- ABOUT THIS EXERCISE -
List all lines in the material below that contain "none".

- DATA SUPPLIED -
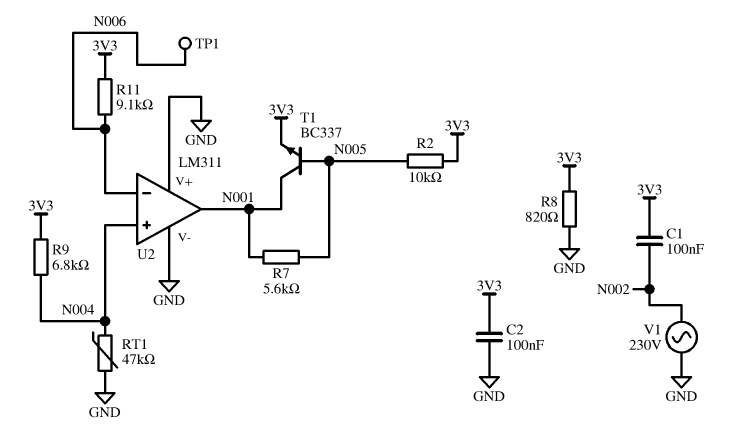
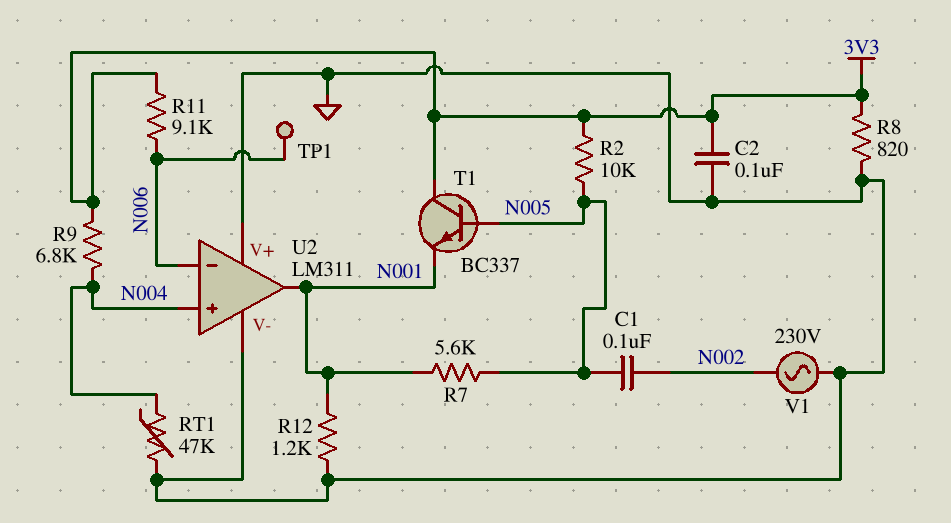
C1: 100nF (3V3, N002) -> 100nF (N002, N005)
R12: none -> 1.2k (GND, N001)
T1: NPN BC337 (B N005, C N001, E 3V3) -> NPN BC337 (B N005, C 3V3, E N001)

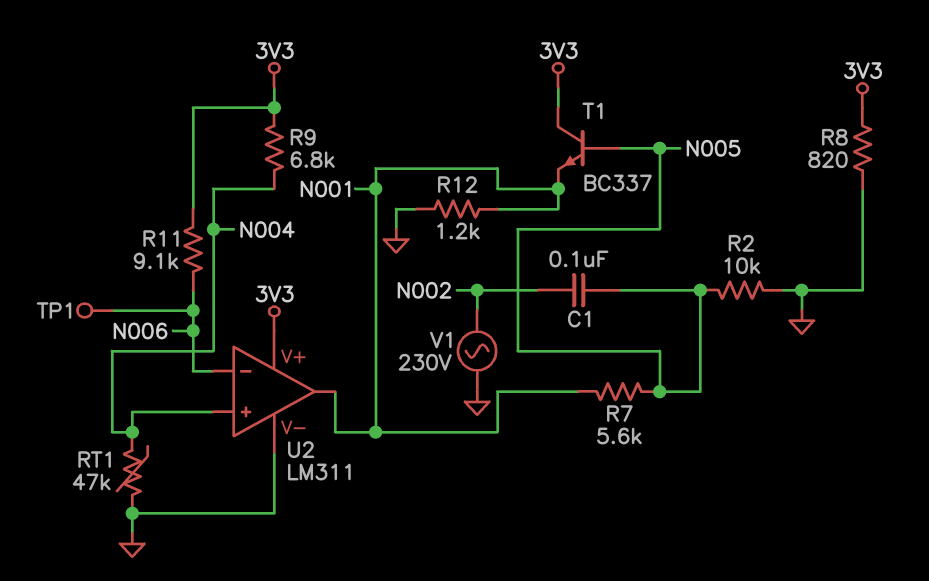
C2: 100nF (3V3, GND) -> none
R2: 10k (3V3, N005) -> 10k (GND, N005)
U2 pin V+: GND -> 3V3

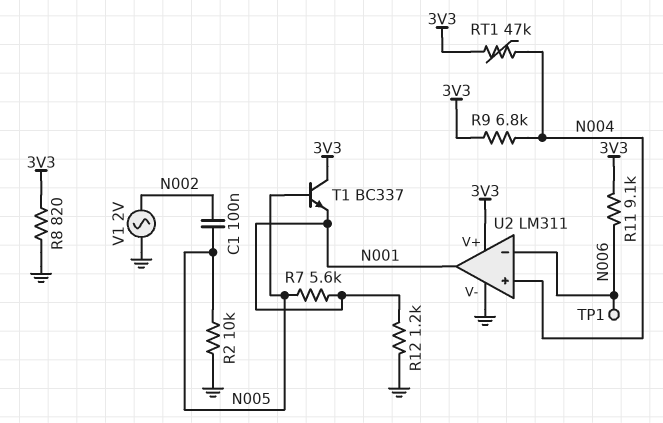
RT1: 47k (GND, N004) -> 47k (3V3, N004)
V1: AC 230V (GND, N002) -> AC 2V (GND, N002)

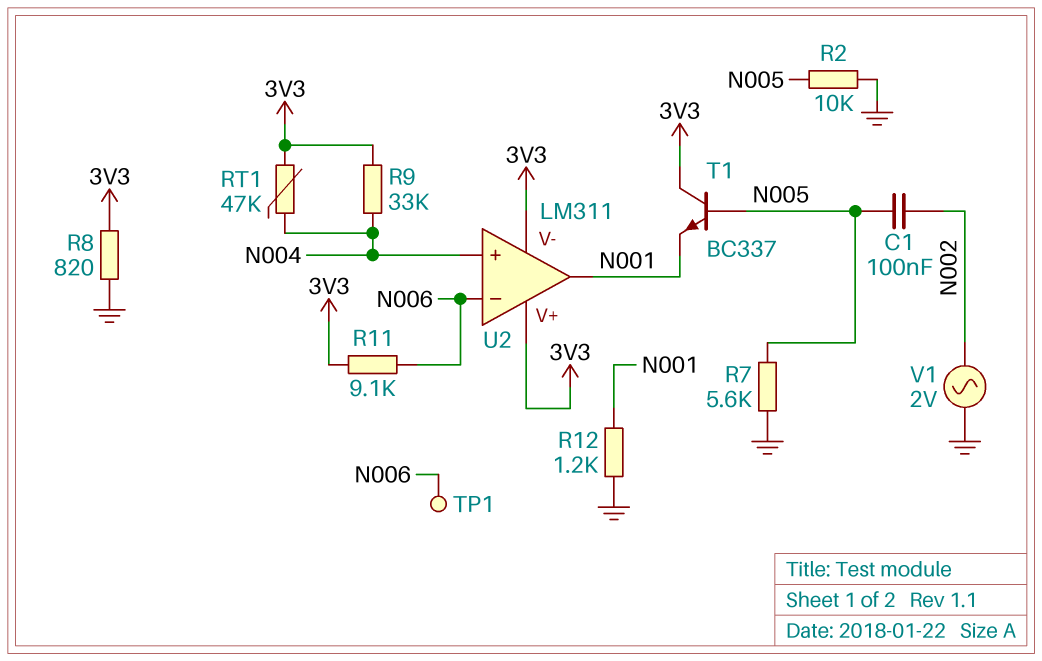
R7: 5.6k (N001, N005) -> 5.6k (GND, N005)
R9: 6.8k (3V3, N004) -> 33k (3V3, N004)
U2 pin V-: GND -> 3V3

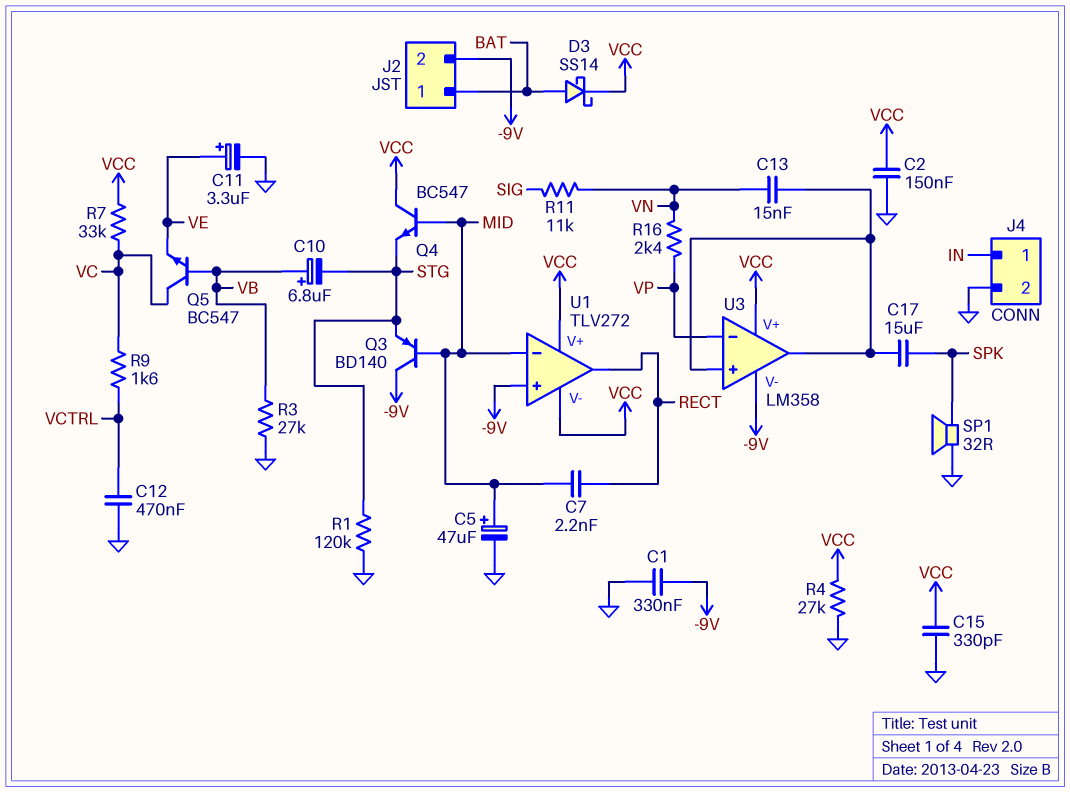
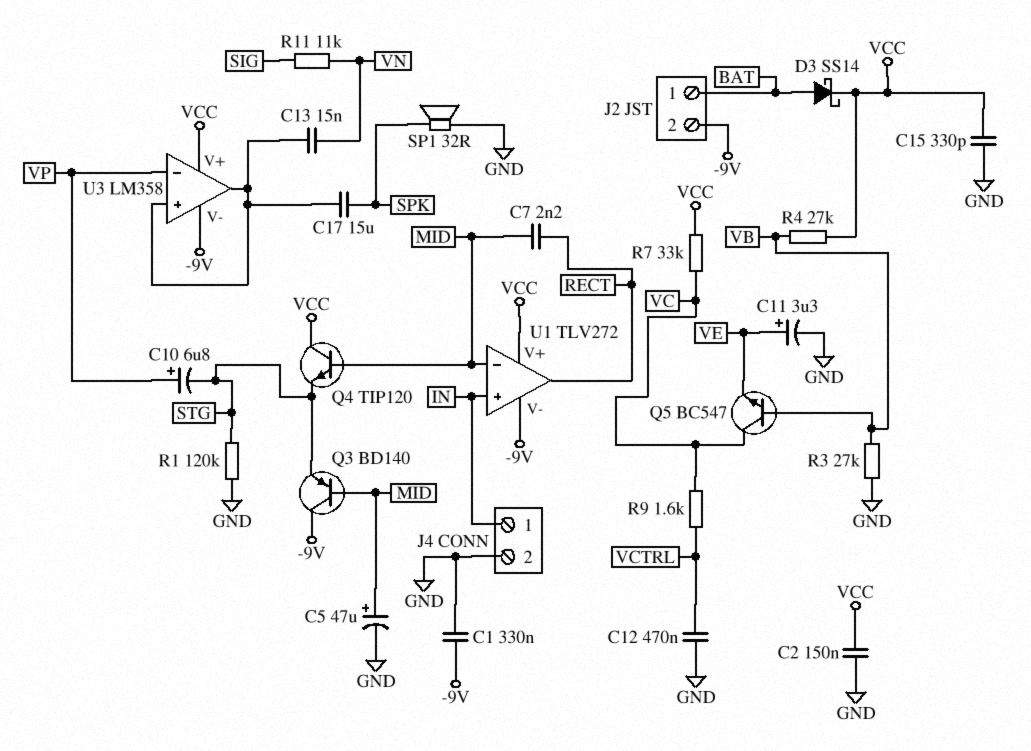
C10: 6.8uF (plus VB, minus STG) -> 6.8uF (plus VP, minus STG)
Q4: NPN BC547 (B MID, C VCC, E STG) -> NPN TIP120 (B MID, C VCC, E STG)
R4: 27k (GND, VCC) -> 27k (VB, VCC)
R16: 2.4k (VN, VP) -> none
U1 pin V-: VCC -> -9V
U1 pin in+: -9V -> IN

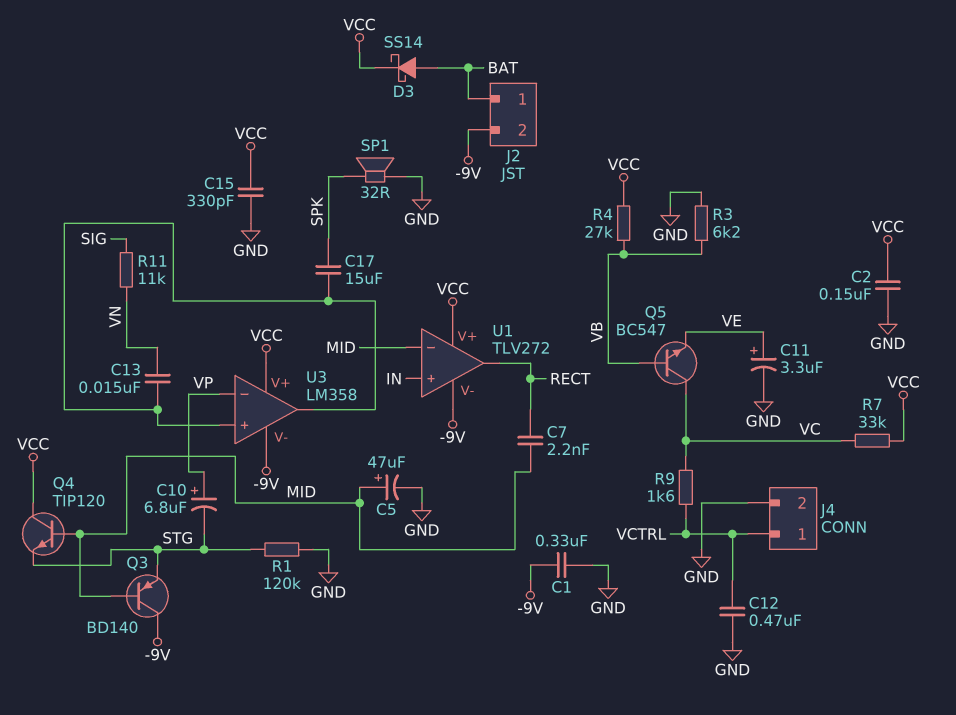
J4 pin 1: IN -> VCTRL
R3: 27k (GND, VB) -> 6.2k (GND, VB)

- WRITTEN SOLUTION -
R12: none -> 1.2k (GND, N001)
C2: 100nF (3V3, GND) -> none
R16: 2.4k (VN, VP) -> none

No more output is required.